[Difference listings]

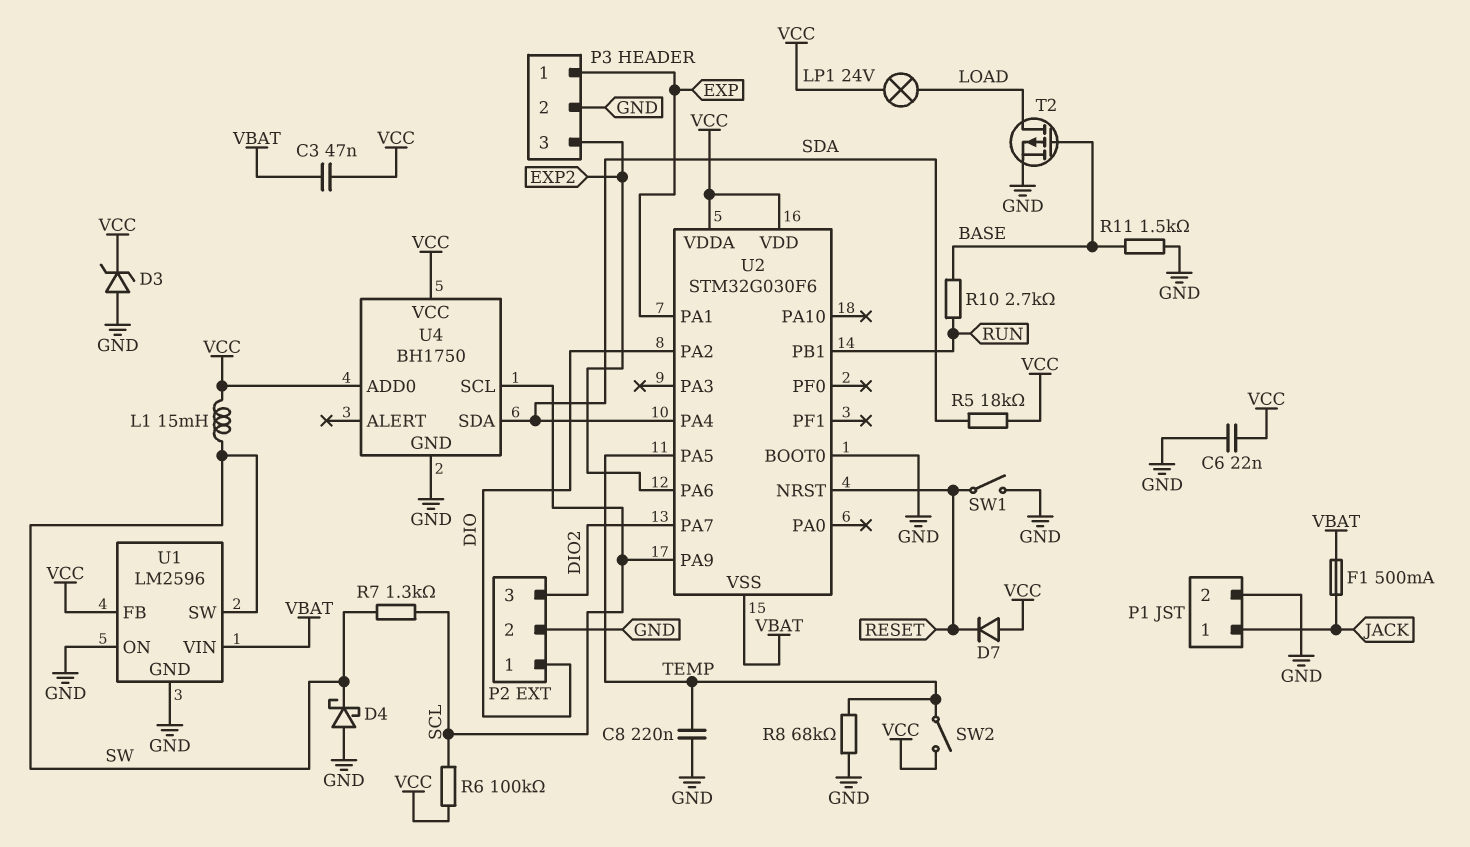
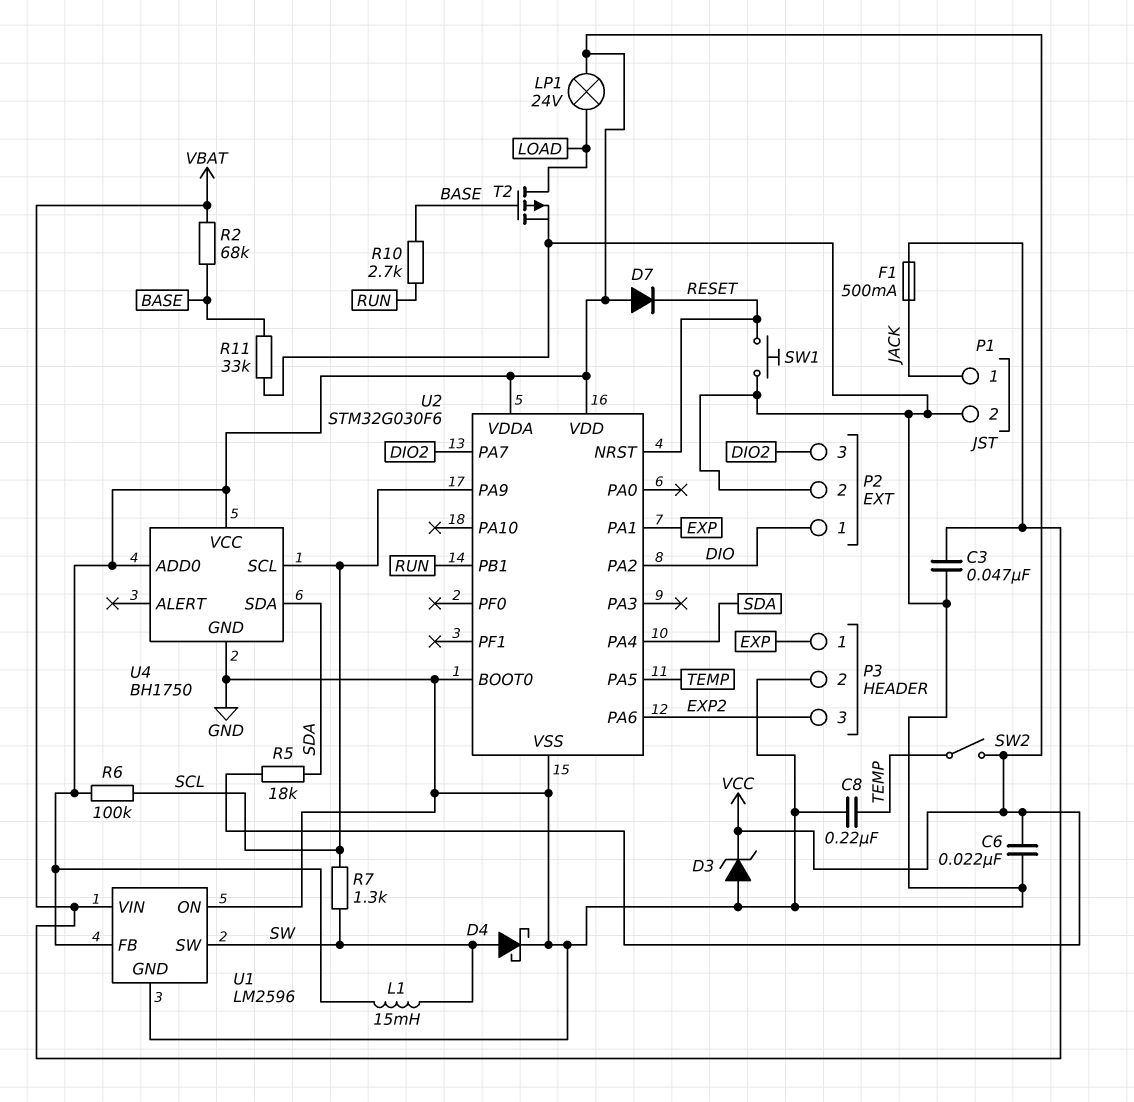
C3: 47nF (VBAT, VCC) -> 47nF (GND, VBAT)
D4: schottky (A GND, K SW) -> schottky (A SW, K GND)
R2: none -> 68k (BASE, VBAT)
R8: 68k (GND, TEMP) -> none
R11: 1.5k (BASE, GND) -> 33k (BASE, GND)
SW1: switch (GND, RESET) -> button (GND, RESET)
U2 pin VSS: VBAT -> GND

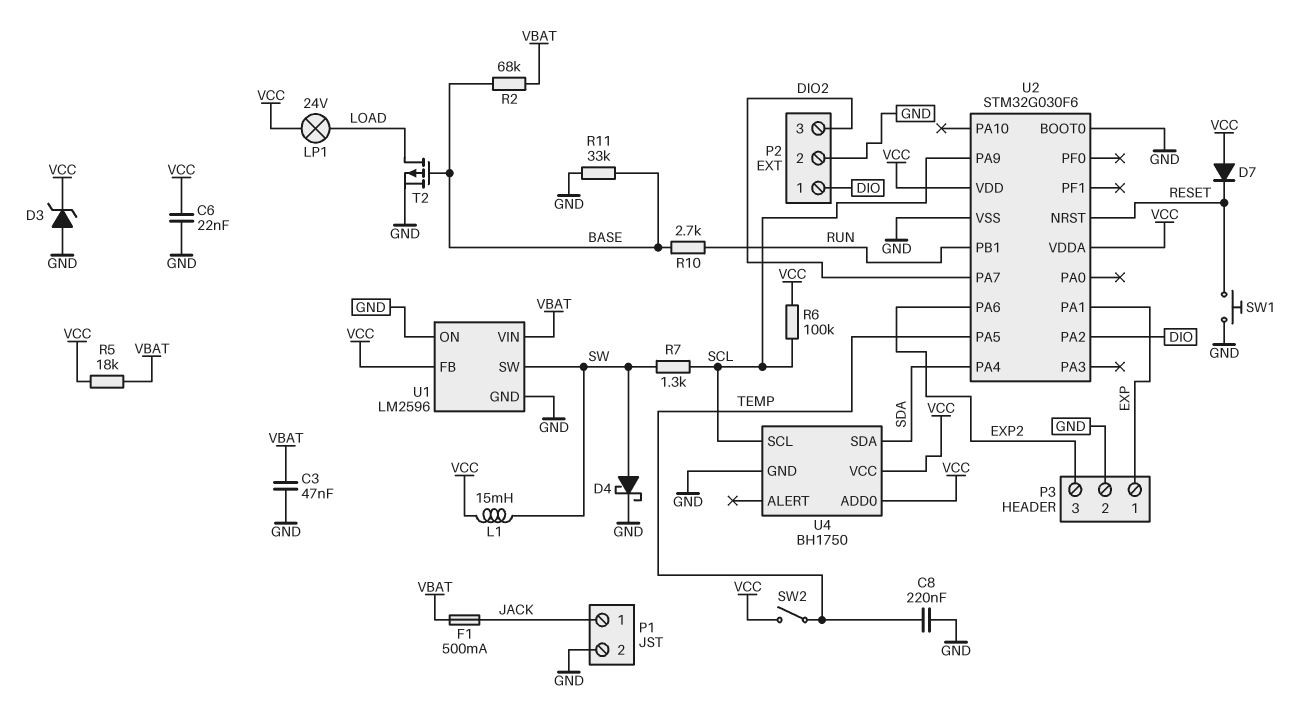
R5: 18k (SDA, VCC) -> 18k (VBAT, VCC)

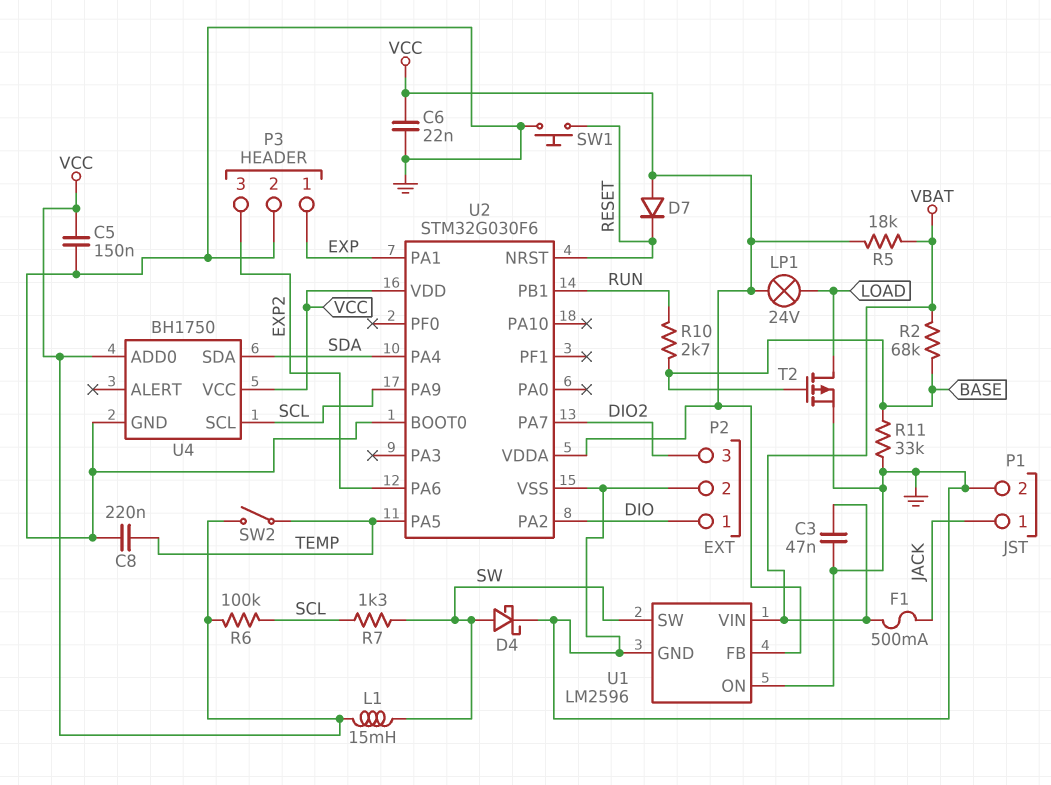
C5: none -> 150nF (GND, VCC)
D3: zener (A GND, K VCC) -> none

* [Assigned task] Leaving every picture behind, retype the entries above exactly, from the first line through the line with "SW1: switch (GND, RESET)", and stop there.

* [Result]
C3: 47nF (VBAT, VCC) -> 47nF (GND, VBAT)
D4: schottky (A GND, K SW) -> schottky (A SW, K GND)
R2: none -> 68k (BASE, VBAT)
R8: 68k (GND, TEMP) -> none
R11: 1.5k (BASE, GND) -> 33k (BASE, GND)
SW1: switch (GND, RESET) -> button (GND, RESET)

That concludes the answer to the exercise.